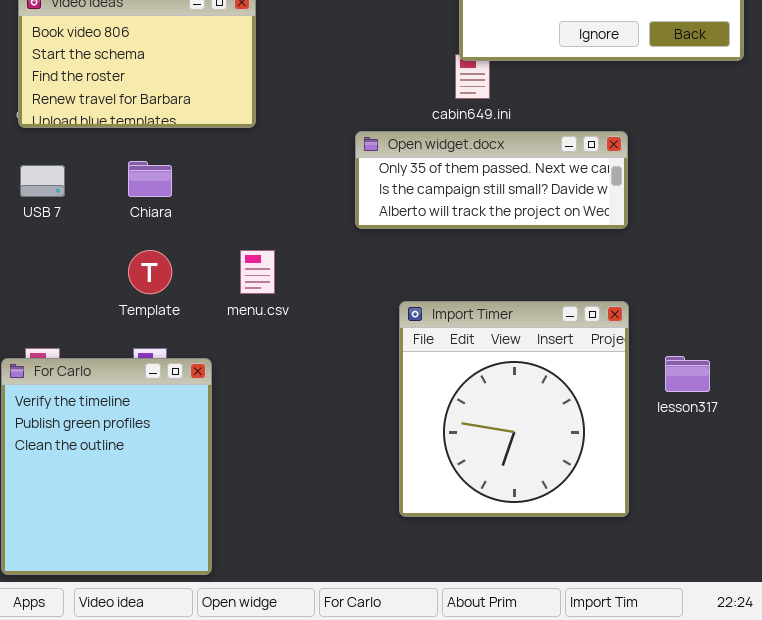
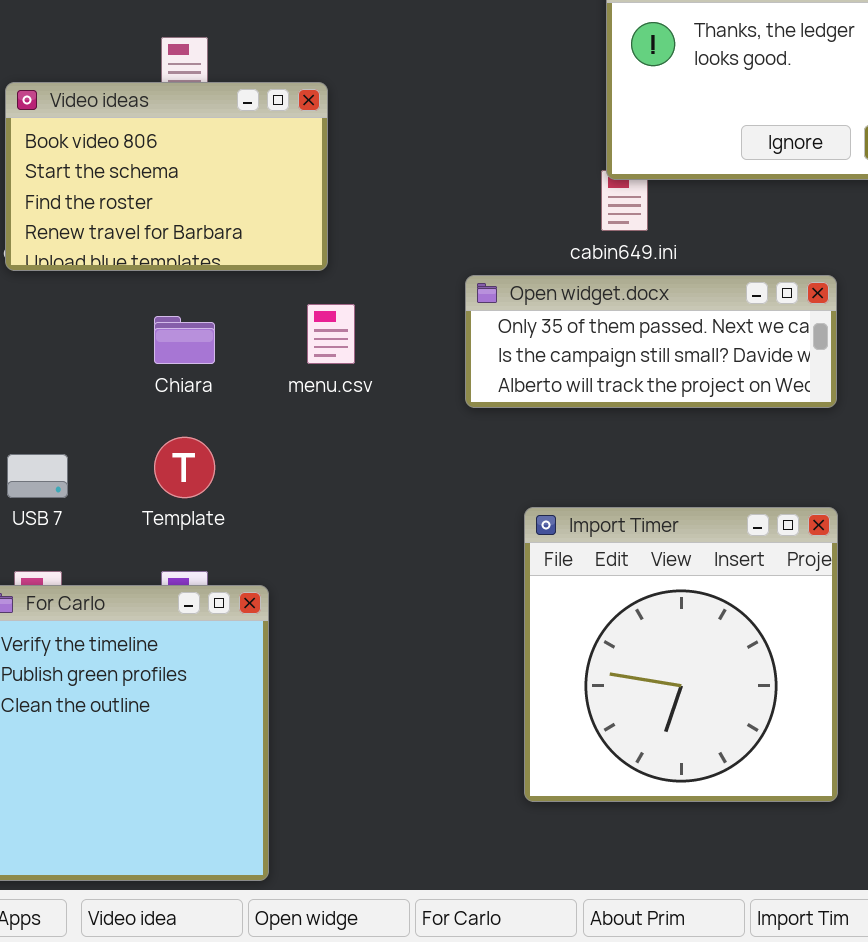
USB 7: [20,165,65,197] -> [7,454,68,498], moved
menu.csv: [240,250,275,294] -> [307,304,355,364], moved

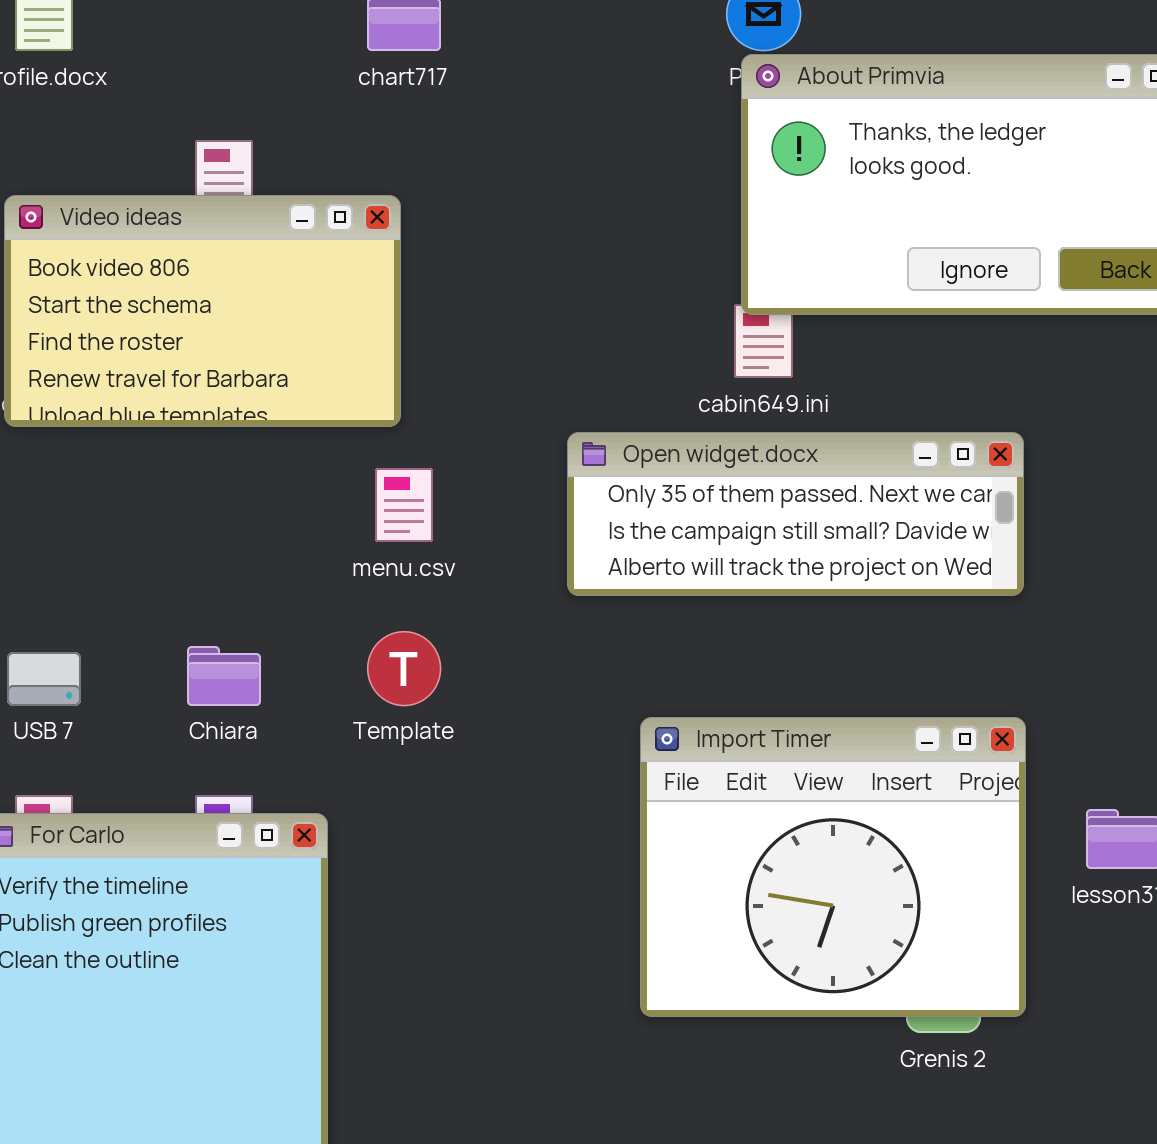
Chiara: [154,316,215,364] -> [187,646,261,706], moved
Template: [154,437,215,498] -> [367,631,441,706], moved
Import Timer: [524,507,838,802] -> [640,717,1026,1017], resized

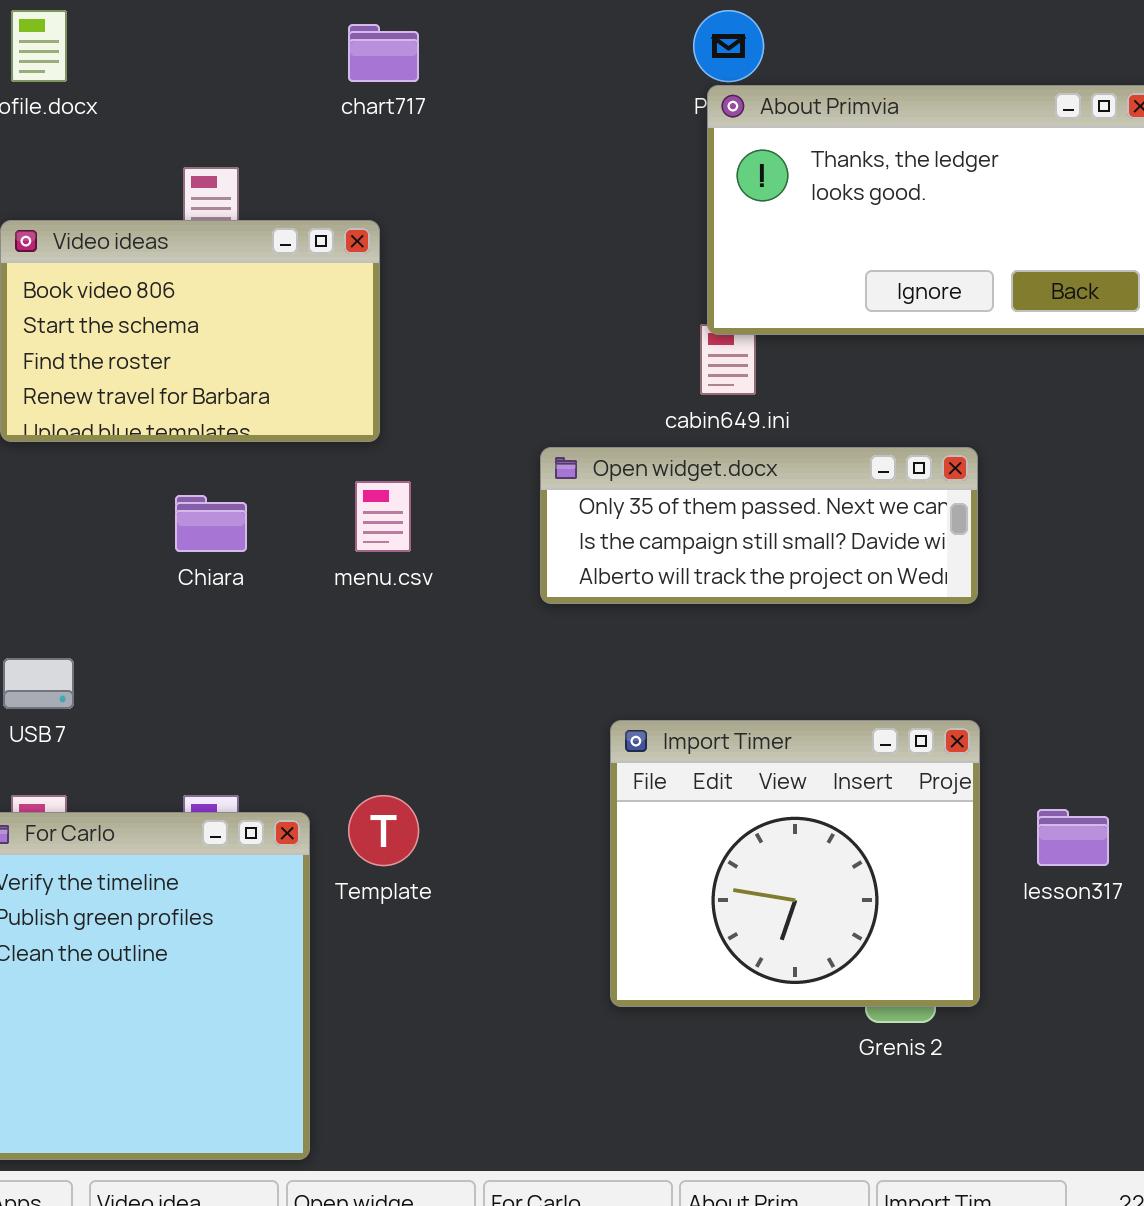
Template: [367,631,441,706] -> [348,795,419,866], moved
Chiara: [187,646,261,706] -> [175,495,247,552], moved

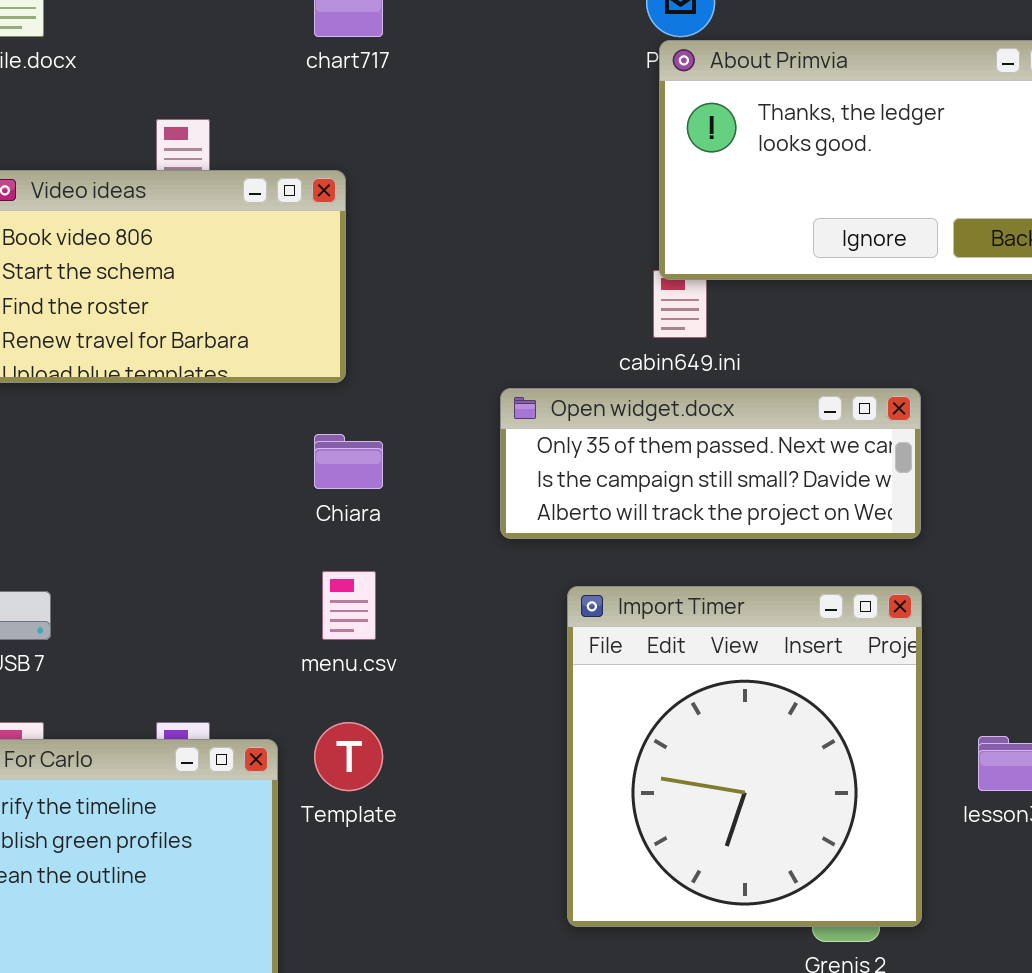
menu.csv: [355,481,411,552] -> [322,571,376,640], moved
Chiara: [175,495,247,552] -> [314,434,383,489], moved
Import Timer: [610,720,980,1007] -> [567,586,922,927], resized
━━━
**To do:** Print the listing above in full, exactly as written. Omit any pictures.

**Task solution:**
USB 7: [20,165,65,197] -> [7,454,68,498], moved
menu.csv: [240,250,275,294] -> [307,304,355,364], moved

Chiara: [154,316,215,364] -> [187,646,261,706], moved
Template: [154,437,215,498] -> [367,631,441,706], moved
Import Timer: [524,507,838,802] -> [640,717,1026,1017], resized

Template: [367,631,441,706] -> [348,795,419,866], moved
Chiara: [187,646,261,706] -> [175,495,247,552], moved

menu.csv: [355,481,411,552] -> [322,571,376,640], moved
Chiara: [175,495,247,552] -> [314,434,383,489], moved
Import Timer: [610,720,980,1007] -> [567,586,922,927], resized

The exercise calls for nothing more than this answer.